# TASK PROMPT
A line below contains "J2 pin 3: VCC -> n13", and a later one contains "U203 pin out: W11 -> none". Repeat both, with every line between them, exactly.

# RECORDS FOR PROCESSING
• • •

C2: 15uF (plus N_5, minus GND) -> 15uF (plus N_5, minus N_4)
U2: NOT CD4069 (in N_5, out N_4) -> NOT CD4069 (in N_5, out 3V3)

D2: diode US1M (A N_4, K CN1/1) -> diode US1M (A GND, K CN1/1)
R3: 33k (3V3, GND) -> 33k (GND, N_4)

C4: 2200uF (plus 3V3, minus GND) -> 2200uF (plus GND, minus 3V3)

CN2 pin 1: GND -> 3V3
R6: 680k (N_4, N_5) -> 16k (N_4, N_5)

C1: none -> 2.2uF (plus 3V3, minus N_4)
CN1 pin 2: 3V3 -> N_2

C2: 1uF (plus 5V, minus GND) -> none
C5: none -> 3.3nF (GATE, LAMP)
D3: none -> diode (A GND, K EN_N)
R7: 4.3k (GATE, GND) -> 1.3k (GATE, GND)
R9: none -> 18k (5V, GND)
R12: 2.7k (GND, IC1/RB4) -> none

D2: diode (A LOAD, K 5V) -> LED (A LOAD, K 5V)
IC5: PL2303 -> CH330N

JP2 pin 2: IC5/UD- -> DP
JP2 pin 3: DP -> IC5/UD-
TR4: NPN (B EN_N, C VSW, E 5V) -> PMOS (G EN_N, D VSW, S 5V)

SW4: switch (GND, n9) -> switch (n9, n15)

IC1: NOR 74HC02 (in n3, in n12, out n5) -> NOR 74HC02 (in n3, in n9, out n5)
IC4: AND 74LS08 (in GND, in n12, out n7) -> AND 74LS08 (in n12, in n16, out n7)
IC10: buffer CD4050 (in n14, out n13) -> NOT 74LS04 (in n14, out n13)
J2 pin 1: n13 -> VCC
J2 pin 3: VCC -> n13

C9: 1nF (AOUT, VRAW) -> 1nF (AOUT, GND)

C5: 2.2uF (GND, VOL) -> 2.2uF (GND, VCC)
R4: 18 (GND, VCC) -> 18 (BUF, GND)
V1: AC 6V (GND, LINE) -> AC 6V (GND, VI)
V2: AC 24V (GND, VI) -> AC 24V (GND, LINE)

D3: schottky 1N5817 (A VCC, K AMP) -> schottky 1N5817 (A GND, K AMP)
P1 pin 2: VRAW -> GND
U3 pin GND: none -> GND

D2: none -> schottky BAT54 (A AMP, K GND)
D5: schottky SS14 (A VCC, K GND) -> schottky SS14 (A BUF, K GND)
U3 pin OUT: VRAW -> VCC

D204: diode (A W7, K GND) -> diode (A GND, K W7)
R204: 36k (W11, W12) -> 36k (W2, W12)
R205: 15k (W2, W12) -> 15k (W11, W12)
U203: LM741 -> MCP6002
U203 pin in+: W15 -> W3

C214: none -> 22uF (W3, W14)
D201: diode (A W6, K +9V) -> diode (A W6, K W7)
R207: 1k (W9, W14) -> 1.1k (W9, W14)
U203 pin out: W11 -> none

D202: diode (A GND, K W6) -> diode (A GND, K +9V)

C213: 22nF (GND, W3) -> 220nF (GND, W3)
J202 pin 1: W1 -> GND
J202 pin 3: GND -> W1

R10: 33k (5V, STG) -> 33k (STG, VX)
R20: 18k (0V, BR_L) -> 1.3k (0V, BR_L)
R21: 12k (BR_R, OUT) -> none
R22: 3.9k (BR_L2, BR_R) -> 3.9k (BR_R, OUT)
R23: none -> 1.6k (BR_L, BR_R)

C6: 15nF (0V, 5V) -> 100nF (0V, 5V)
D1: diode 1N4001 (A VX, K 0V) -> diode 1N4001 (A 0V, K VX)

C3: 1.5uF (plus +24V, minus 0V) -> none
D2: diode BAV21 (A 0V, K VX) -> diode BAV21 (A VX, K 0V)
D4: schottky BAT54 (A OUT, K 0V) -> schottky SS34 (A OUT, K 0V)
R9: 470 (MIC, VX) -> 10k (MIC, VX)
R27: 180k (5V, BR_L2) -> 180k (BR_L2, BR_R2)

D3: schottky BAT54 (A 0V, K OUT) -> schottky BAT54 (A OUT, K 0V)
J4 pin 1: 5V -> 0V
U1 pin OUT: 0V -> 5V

• • •

# EXPECTED ANSWER
J2 pin 3: VCC -> n13

C9: 1nF (AOUT, VRAW) -> 1nF (AOUT, GND)

C5: 2.2uF (GND, VOL) -> 2.2uF (GND, VCC)
R4: 18 (GND, VCC) -> 18 (BUF, GND)
V1: AC 6V (GND, LINE) -> AC 6V (GND, VI)
V2: AC 24V (GND, VI) -> AC 24V (GND, LINE)

D3: schottky 1N5817 (A VCC, K AMP) -> schottky 1N5817 (A GND, K AMP)
P1 pin 2: VRAW -> GND
U3 pin GND: none -> GND

D2: none -> schottky BAT54 (A AMP, K GND)
D5: schottky SS14 (A VCC, K GND) -> schottky SS14 (A BUF, K GND)
U3 pin OUT: VRAW -> VCC

D204: diode (A W7, K GND) -> diode (A GND, K W7)
R204: 36k (W11, W12) -> 36k (W2, W12)
R205: 15k (W2, W12) -> 15k (W11, W12)
U203: LM741 -> MCP6002
U203 pin in+: W15 -> W3

C214: none -> 22uF (W3, W14)
D201: diode (A W6, K +9V) -> diode (A W6, K W7)
R207: 1k (W9, W14) -> 1.1k (W9, W14)
U203 pin out: W11 -> none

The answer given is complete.